Top of Provided material
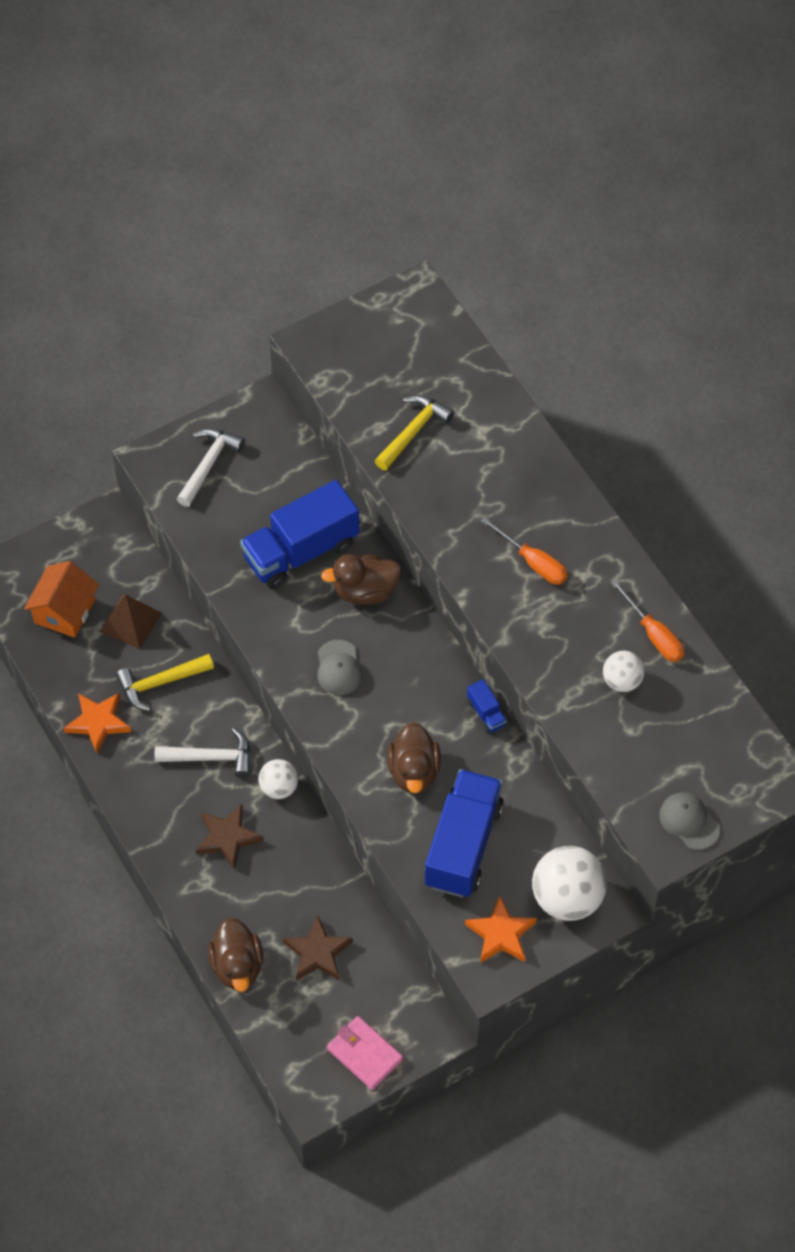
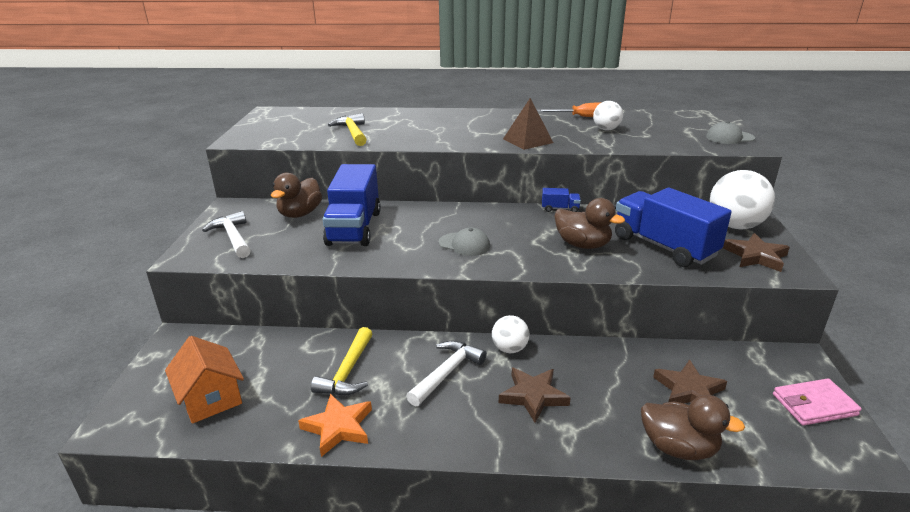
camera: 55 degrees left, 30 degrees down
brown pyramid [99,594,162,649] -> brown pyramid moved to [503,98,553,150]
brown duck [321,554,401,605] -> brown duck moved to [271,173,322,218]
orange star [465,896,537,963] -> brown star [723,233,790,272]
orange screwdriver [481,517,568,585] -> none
Bottom of Provided material
Top of Provided material
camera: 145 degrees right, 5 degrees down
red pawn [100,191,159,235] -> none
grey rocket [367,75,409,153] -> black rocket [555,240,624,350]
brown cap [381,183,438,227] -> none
Bottom of Provided material
Top of Provided material
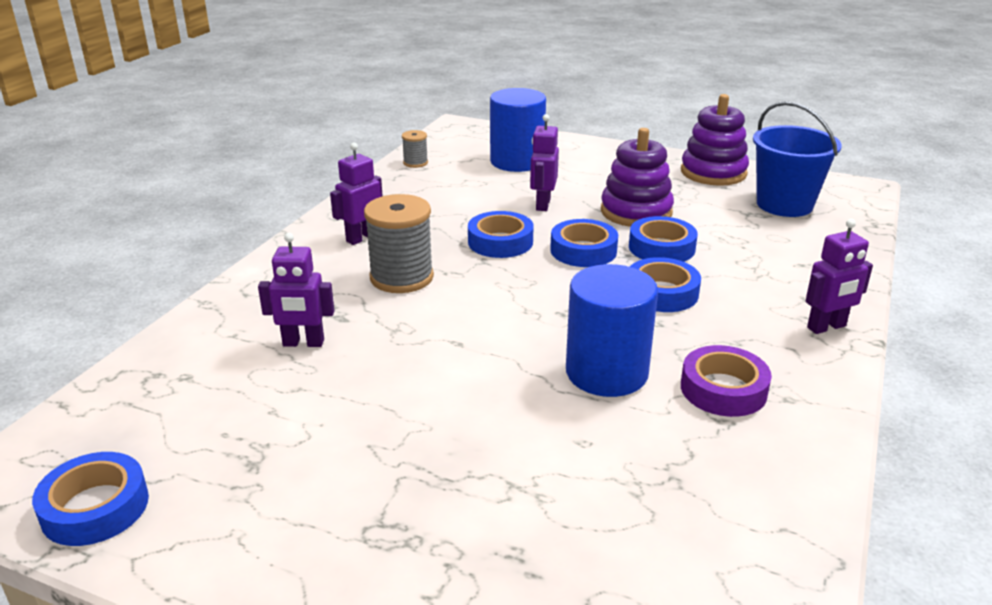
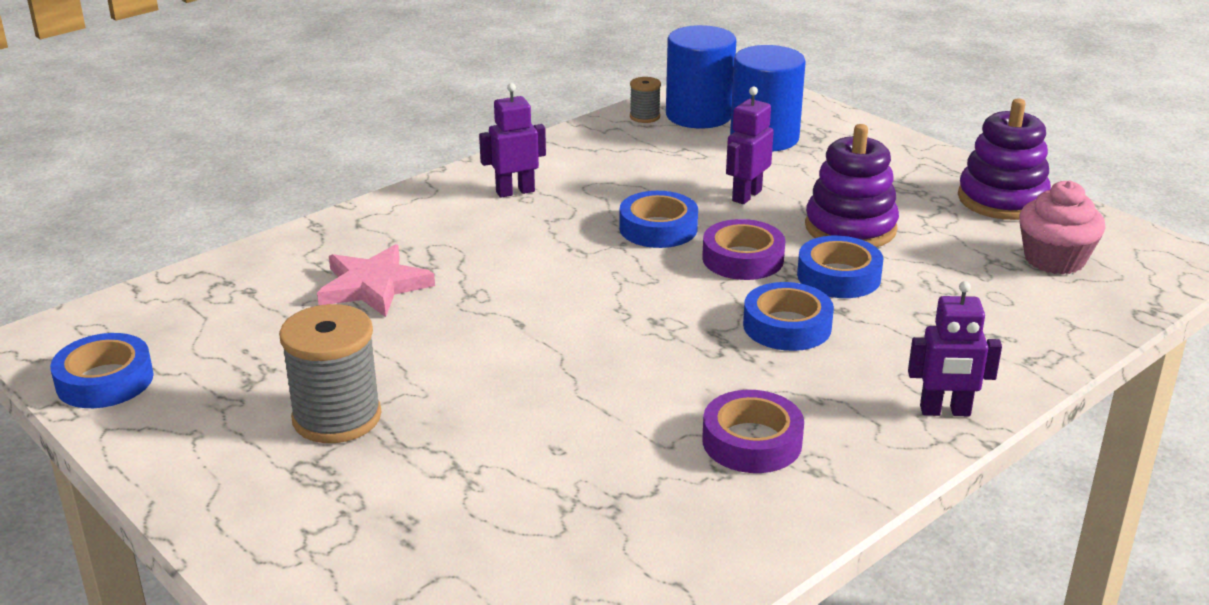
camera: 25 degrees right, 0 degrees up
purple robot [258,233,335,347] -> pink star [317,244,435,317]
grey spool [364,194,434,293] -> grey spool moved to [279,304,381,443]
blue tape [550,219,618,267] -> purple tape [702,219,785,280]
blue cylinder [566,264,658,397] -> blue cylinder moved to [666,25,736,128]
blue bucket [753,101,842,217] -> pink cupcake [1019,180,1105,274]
Bottom of Provided material
The problem: In the listing above, find each line with the word "purple" and copy it.

Response area:
purple robot [258,233,335,347] -> pink star [317,244,435,317]
blue tape [550,219,618,267] -> purple tape [702,219,785,280]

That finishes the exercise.